- _WORK TO BE COMPLETED_: Put each line of the data below into a Markdown table with a "Number" column counting rows from 1 and a "Line" column holding the line. Skip blank lines.

- _ENTRIES_:
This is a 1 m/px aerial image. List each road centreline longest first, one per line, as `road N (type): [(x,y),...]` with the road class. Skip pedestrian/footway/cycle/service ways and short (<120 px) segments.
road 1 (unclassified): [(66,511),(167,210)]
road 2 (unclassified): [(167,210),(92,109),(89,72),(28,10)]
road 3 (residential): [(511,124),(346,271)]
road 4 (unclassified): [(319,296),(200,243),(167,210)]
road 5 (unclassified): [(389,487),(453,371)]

- _IN RESPONSE_:
| Number | Line |
|---|---|
| 1 | This is a 1 m/px aerial image. List each road centreline longest first, one per line, as `road N (type): [(x,y),...]` with the road class. Skip pedestrian/footway/cycle/service ways and short (<120 px) segments. |
| 2 | road 1 (unclassified): [(66,511),(167,210)] |
| 3 | road 2 (unclassified): [(167,210),(92,109),(89,72),(28,10)] |
| 4 | road 3 (residential): [(511,124),(346,271)] |
| 5 | road 4 (unclassified): [(319,296),(200,243),(167,210)] |
| 6 | road 5 (unclassified): [(389,487),(453,371)] |